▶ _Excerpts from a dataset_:

-.-.-

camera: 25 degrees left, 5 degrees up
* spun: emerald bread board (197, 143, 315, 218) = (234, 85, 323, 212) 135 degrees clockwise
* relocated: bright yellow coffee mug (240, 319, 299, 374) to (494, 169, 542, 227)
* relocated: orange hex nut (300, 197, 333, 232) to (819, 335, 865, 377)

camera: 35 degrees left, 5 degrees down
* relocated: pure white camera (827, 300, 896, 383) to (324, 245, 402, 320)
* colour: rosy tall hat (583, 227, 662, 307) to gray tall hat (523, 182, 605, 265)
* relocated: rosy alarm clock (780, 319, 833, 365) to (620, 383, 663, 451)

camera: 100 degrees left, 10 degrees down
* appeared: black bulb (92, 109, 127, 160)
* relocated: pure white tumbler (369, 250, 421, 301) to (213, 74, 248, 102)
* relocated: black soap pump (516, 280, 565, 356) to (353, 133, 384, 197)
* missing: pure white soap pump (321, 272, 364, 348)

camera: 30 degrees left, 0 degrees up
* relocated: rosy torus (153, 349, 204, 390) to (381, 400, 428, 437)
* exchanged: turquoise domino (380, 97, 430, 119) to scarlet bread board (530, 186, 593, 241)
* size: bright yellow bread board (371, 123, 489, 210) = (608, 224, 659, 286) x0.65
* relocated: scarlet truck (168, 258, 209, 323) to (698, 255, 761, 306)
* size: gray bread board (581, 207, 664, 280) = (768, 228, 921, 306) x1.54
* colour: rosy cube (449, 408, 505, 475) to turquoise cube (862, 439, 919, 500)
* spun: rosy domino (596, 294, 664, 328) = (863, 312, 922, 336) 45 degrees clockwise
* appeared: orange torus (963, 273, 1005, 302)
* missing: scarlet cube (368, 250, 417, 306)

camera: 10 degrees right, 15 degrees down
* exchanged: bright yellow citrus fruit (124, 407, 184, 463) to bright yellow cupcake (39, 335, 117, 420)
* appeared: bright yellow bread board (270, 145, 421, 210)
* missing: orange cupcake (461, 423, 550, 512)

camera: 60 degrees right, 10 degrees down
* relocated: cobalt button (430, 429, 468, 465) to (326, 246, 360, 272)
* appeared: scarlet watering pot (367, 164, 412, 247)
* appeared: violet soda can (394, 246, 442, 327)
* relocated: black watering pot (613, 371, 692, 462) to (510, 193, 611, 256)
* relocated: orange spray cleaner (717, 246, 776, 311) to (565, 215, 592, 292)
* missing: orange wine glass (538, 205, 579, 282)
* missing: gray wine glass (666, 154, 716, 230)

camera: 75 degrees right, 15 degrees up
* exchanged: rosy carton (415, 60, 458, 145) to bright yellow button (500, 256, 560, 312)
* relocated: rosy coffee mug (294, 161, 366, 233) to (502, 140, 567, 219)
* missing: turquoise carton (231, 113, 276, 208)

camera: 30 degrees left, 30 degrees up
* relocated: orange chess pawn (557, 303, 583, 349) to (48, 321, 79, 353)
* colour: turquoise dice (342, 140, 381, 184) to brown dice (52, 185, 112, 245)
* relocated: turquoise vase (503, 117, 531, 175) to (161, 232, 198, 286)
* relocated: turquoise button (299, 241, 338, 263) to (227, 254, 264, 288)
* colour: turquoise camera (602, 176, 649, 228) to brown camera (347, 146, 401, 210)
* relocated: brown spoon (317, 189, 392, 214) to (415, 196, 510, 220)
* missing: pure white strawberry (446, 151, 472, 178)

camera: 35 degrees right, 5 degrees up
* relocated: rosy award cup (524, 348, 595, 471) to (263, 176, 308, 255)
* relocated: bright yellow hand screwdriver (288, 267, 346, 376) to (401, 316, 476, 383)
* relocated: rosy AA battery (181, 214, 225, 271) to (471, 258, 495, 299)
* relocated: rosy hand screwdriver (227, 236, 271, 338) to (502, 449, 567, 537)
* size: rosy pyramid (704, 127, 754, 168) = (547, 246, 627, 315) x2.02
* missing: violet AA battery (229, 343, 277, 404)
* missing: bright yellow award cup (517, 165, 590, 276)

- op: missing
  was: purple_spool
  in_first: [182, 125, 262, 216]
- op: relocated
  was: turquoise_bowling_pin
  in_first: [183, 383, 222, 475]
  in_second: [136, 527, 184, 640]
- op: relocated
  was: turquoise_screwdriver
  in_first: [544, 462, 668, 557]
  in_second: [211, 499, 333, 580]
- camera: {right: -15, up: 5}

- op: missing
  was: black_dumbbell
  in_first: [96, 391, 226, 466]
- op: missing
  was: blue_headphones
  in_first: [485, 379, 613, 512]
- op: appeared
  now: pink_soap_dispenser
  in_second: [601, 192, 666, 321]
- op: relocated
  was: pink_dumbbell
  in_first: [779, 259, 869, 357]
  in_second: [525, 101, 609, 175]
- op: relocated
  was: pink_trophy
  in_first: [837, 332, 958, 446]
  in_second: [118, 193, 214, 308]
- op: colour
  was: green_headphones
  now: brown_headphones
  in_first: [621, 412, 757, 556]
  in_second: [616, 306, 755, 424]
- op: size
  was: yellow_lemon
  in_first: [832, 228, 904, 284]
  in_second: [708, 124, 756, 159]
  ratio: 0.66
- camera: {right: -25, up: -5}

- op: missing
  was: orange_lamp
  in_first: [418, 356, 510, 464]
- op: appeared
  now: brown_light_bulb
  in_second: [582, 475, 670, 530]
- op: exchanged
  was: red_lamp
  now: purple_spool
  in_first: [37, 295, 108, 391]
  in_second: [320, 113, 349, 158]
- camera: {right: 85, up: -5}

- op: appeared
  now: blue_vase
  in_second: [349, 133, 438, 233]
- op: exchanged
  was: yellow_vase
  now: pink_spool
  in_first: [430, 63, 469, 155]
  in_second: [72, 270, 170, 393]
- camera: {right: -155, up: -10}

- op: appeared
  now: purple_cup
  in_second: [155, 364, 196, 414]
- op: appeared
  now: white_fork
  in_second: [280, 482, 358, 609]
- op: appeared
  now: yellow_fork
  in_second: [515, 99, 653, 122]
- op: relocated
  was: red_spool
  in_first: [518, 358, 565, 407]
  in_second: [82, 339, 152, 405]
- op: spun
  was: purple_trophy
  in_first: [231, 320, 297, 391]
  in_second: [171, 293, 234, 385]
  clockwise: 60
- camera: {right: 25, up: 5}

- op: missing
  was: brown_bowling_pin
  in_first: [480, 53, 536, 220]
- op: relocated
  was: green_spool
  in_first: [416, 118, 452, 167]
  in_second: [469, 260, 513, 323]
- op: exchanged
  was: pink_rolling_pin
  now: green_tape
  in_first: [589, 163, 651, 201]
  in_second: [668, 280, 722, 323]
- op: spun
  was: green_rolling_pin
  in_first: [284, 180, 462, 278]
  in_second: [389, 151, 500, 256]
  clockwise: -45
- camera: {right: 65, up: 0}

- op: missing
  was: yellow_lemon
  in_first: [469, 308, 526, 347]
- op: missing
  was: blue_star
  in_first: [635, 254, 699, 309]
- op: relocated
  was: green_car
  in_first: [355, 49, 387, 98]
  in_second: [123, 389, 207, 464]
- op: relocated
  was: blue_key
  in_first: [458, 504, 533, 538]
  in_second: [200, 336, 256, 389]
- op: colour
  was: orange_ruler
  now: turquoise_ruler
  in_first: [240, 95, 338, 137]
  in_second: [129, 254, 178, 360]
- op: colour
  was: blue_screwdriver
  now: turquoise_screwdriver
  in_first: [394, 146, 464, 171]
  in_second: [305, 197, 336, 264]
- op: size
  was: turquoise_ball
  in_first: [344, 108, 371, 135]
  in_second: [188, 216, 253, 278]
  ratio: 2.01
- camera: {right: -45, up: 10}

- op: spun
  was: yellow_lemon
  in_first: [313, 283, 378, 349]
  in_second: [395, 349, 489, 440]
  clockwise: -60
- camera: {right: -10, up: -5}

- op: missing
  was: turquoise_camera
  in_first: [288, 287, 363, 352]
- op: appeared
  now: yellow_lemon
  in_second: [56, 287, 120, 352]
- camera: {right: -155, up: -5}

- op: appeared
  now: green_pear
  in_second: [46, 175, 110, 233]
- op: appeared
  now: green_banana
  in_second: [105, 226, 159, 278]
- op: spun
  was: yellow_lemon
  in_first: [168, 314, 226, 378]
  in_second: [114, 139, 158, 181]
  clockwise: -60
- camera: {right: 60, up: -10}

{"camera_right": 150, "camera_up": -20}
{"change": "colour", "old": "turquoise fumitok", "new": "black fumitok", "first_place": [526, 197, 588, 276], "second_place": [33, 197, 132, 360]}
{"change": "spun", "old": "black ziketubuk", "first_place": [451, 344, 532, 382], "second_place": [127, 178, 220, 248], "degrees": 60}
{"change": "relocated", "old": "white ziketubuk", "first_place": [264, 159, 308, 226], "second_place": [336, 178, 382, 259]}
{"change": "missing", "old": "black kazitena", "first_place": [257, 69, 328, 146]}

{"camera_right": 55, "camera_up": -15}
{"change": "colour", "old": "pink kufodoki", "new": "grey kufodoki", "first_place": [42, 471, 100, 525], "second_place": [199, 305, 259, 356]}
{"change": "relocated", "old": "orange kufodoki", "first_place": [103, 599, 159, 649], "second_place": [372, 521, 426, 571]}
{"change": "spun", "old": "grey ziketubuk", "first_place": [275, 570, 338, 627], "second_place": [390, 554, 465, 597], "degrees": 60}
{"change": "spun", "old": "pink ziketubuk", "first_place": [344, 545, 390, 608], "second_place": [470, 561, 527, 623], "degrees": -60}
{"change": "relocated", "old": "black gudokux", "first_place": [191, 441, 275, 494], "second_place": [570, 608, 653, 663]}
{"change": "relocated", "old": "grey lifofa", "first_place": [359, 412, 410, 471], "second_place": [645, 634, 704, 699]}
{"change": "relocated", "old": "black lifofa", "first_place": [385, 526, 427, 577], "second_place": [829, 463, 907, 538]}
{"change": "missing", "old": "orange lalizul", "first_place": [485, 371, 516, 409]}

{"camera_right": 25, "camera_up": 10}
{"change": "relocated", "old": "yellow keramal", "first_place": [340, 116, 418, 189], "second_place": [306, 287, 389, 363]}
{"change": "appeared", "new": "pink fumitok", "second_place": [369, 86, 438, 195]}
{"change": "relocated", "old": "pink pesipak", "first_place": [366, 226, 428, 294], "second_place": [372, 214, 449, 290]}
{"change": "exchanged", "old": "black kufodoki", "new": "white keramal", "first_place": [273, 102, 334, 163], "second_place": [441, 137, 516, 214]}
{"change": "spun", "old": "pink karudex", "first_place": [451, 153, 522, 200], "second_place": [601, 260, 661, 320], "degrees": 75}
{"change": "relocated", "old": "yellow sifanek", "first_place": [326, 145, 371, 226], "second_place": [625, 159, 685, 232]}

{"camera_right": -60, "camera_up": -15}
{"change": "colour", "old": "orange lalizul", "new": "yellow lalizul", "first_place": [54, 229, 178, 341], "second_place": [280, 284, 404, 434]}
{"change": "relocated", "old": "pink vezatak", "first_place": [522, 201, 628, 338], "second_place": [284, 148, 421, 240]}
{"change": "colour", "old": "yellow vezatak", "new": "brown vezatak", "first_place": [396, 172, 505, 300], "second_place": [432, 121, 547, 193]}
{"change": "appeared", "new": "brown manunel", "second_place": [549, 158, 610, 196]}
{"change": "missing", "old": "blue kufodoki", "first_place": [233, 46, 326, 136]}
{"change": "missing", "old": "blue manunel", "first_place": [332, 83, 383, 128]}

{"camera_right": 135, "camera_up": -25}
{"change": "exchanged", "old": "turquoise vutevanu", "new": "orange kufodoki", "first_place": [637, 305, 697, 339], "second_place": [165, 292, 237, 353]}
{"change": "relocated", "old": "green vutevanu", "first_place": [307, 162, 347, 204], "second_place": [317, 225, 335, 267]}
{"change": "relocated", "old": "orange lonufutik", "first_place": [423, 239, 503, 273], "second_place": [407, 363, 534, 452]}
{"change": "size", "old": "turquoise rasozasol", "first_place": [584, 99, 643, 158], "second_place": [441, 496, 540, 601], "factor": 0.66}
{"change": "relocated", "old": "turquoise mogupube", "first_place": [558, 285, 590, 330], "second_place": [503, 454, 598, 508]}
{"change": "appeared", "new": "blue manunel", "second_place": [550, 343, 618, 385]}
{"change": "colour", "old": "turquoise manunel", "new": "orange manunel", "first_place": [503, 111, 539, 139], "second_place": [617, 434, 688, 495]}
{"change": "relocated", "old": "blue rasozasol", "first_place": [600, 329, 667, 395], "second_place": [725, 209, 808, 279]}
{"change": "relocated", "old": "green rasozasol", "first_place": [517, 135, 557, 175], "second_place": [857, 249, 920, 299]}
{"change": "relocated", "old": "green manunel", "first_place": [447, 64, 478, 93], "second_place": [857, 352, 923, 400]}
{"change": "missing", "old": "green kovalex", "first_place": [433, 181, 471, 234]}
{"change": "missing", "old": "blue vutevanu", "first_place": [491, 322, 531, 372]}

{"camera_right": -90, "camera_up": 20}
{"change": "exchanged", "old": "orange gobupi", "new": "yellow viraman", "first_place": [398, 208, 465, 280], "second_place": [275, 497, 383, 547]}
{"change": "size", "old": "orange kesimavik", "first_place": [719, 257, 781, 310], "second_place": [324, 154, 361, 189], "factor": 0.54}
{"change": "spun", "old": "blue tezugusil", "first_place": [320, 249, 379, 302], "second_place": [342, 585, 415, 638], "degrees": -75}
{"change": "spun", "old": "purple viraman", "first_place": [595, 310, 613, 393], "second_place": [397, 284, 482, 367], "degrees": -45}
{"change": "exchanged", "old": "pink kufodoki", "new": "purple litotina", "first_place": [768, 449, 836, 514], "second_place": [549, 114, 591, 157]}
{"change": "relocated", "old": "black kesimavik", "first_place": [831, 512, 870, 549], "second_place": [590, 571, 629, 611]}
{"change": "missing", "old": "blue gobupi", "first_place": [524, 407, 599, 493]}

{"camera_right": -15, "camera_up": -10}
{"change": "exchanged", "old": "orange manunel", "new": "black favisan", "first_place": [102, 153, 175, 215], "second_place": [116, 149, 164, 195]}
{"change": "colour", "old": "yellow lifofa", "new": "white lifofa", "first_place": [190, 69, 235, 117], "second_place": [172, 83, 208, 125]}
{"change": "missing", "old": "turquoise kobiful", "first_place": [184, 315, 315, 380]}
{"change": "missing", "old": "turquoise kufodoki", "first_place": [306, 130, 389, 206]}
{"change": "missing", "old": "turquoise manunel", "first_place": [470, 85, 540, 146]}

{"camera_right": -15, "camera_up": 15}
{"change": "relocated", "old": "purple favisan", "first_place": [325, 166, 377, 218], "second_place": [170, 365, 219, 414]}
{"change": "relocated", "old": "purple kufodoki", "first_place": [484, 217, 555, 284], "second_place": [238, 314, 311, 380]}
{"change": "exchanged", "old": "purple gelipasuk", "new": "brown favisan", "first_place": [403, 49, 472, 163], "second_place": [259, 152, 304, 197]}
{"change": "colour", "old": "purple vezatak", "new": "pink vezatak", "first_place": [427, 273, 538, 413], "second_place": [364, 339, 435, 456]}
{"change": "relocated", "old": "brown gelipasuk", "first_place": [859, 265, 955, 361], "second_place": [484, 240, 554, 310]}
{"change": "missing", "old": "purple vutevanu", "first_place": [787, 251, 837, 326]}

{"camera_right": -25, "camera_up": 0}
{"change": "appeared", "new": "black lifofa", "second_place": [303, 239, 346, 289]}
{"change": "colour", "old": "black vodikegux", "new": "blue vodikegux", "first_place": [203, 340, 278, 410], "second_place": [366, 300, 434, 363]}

-.-.-

▶ _REQUIRED WORK_: Quote the data above from the line containing "in_first: [183, 383, 222, 475]" to the line containing "in_second: [211, 499, 333, 580]", inclusive, and stop.

▶ _COMPLETED EXERCISE_:
  in_first: [183, 383, 222, 475]
  in_second: [136, 527, 184, 640]
- op: relocated
  was: turquoise_screwdriver
  in_first: [544, 462, 668, 557]
  in_second: [211, 499, 333, 580]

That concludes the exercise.